TASK ITEM: Transcribe every entry that follows, word for word, and omit the images.

*** Opening INPUT MATERIAL ***

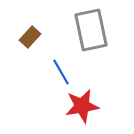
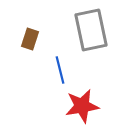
brown rectangle: moved 2 px down; rotated 25 degrees counterclockwise
blue line: moved 1 px left, 2 px up; rotated 16 degrees clockwise
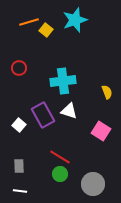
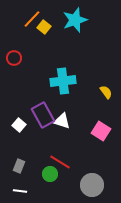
orange line: moved 3 px right, 3 px up; rotated 30 degrees counterclockwise
yellow square: moved 2 px left, 3 px up
red circle: moved 5 px left, 10 px up
yellow semicircle: moved 1 px left; rotated 16 degrees counterclockwise
white triangle: moved 7 px left, 10 px down
red line: moved 5 px down
gray rectangle: rotated 24 degrees clockwise
green circle: moved 10 px left
gray circle: moved 1 px left, 1 px down
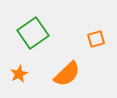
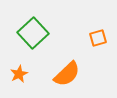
green square: rotated 8 degrees counterclockwise
orange square: moved 2 px right, 1 px up
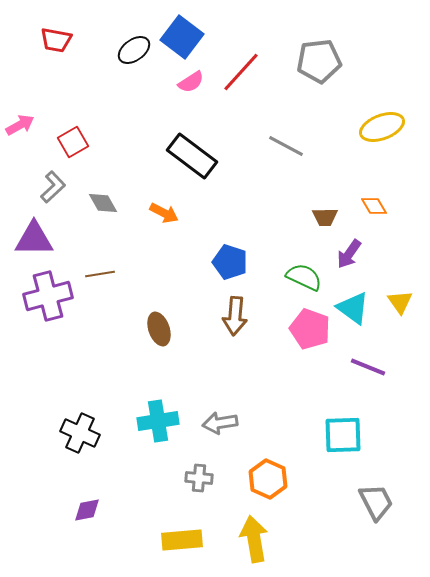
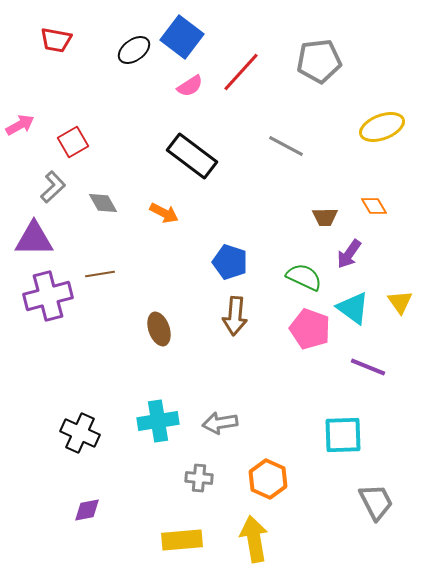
pink semicircle: moved 1 px left, 4 px down
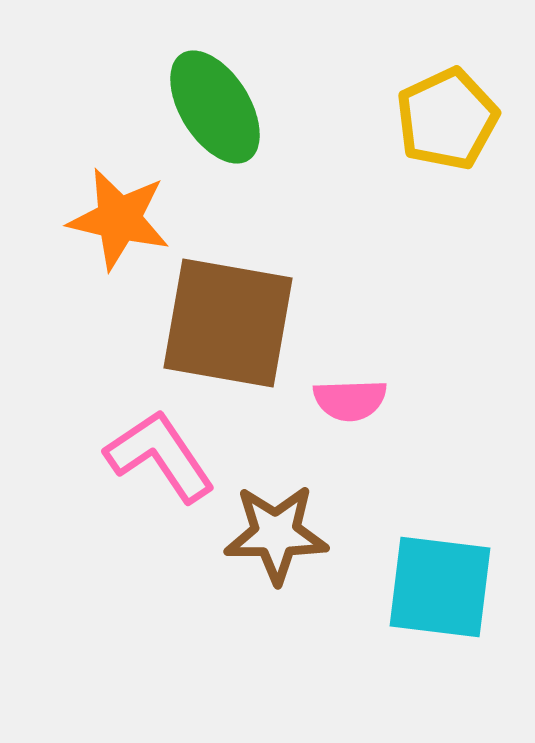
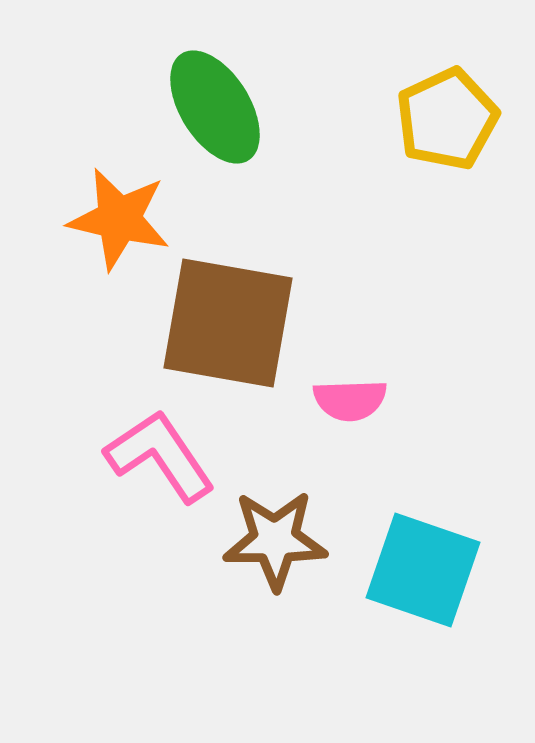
brown star: moved 1 px left, 6 px down
cyan square: moved 17 px left, 17 px up; rotated 12 degrees clockwise
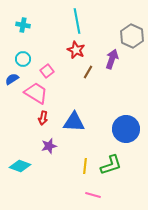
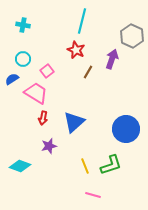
cyan line: moved 5 px right; rotated 25 degrees clockwise
blue triangle: rotated 45 degrees counterclockwise
yellow line: rotated 28 degrees counterclockwise
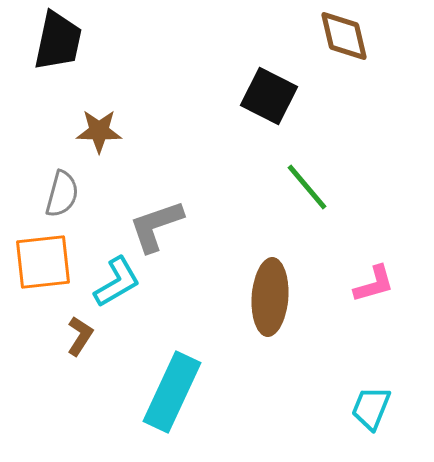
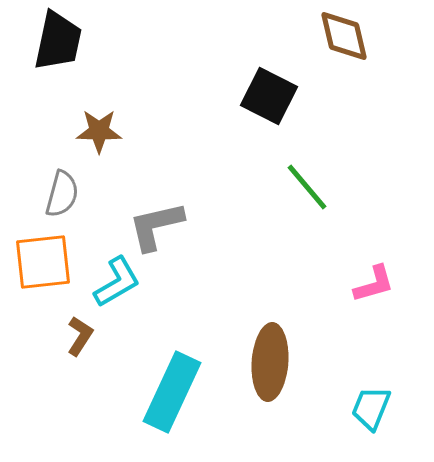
gray L-shape: rotated 6 degrees clockwise
brown ellipse: moved 65 px down
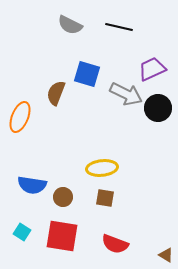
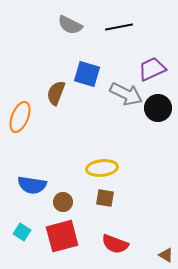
black line: rotated 24 degrees counterclockwise
brown circle: moved 5 px down
red square: rotated 24 degrees counterclockwise
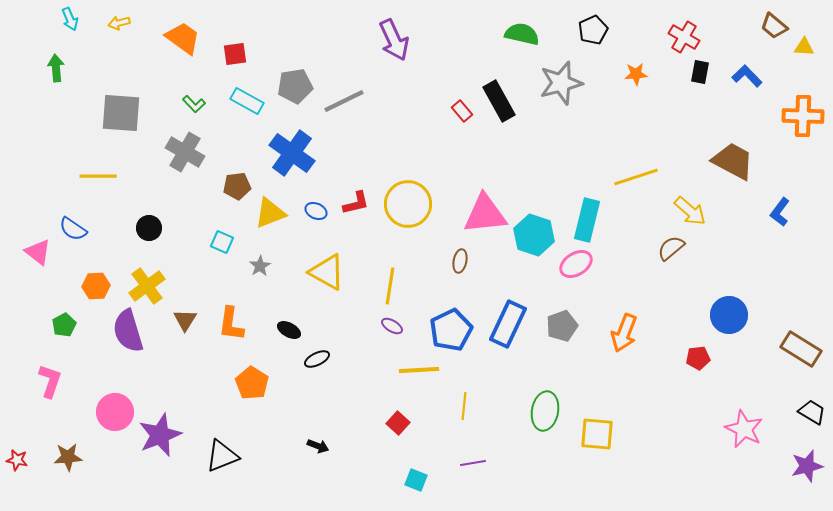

*** Closing INPUT MATERIAL ***

OUTPUT OF THE TASK:
brown rectangle: moved 2 px down; rotated 25 degrees counterclockwise
blue line: moved 1 px left, 2 px up; rotated 16 degrees clockwise
orange line: moved 3 px right, 3 px up; rotated 30 degrees counterclockwise
yellow square: moved 2 px left, 3 px up
red circle: moved 5 px left, 10 px up
yellow semicircle: moved 1 px left; rotated 16 degrees counterclockwise
white triangle: moved 7 px left, 10 px down
red line: moved 5 px down
gray rectangle: rotated 24 degrees clockwise
green circle: moved 10 px left
gray circle: moved 1 px left, 1 px down
green square: rotated 8 degrees counterclockwise
orange square: moved 2 px right, 1 px up
pink semicircle: moved 1 px left, 4 px down
brown star: moved 1 px left, 6 px down
cyan square: moved 17 px left, 17 px up; rotated 12 degrees clockwise
cyan line: moved 5 px right; rotated 25 degrees clockwise
blue triangle: rotated 45 degrees counterclockwise
yellow line: rotated 28 degrees counterclockwise
gray L-shape: rotated 6 degrees clockwise
brown ellipse: moved 65 px down
black line: rotated 24 degrees counterclockwise
brown circle: moved 5 px down
red square: rotated 24 degrees counterclockwise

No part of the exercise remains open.